**Exercise requirements:**
Out of the records below, copy all lines in which the word "none" occurs.

**Supplied information:**

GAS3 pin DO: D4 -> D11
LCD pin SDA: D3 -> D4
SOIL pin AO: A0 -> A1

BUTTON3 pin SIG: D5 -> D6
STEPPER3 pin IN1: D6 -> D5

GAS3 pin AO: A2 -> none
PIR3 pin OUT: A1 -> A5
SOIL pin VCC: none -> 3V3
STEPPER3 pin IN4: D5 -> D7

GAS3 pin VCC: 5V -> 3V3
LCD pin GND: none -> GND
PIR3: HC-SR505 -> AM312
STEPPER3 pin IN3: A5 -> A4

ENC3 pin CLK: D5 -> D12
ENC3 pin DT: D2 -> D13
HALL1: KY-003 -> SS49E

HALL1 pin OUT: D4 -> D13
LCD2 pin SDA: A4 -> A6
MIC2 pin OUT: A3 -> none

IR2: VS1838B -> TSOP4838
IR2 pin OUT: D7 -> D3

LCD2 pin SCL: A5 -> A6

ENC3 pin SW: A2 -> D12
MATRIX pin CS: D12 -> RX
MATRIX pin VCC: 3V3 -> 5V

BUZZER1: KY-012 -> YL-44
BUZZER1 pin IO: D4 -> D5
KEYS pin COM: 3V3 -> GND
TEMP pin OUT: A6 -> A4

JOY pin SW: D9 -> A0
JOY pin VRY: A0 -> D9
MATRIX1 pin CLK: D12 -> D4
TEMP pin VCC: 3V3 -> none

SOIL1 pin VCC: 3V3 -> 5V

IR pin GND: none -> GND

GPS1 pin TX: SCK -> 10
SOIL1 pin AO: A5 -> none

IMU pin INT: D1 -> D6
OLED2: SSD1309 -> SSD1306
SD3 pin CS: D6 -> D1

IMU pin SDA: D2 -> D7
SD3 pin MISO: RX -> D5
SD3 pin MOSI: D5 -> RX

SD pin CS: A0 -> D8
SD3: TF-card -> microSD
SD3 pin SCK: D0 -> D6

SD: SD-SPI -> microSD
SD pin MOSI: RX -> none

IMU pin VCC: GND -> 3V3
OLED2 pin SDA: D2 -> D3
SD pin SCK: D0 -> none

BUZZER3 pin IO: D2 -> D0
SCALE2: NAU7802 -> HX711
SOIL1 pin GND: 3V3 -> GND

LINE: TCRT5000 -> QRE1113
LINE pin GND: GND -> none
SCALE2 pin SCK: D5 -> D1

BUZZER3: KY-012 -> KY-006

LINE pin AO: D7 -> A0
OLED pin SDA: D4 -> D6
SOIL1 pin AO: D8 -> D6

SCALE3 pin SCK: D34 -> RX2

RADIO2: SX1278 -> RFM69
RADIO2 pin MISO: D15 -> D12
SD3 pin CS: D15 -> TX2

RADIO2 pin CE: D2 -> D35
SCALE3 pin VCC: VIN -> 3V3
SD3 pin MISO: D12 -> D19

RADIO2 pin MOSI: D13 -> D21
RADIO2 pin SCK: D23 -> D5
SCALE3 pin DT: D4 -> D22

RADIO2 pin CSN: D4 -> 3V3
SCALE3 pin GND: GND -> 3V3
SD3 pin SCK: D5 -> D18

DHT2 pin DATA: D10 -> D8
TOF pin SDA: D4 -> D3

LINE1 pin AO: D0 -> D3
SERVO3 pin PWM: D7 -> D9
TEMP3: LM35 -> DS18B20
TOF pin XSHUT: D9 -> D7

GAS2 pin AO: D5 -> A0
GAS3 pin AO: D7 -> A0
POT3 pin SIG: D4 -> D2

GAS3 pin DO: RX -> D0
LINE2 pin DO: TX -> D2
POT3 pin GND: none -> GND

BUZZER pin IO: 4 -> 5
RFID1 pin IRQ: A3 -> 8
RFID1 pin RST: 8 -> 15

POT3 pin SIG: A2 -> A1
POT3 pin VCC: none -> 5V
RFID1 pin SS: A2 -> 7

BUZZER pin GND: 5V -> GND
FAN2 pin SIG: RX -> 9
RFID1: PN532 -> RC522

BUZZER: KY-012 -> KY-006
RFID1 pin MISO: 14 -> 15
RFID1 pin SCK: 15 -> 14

**Answer area:**
GAS3 pin AO: A2 -> none
SOIL pin VCC: none -> 3V3
LCD pin GND: none -> GND
MIC2 pin OUT: A3 -> none
TEMP pin VCC: 3V3 -> none
IR pin GND: none -> GND
SOIL1 pin AO: A5 -> none
SD pin MOSI: RX -> none
SD pin SCK: D0 -> none
LINE pin GND: GND -> none
POT3 pin GND: none -> GND
POT3 pin VCC: none -> 5V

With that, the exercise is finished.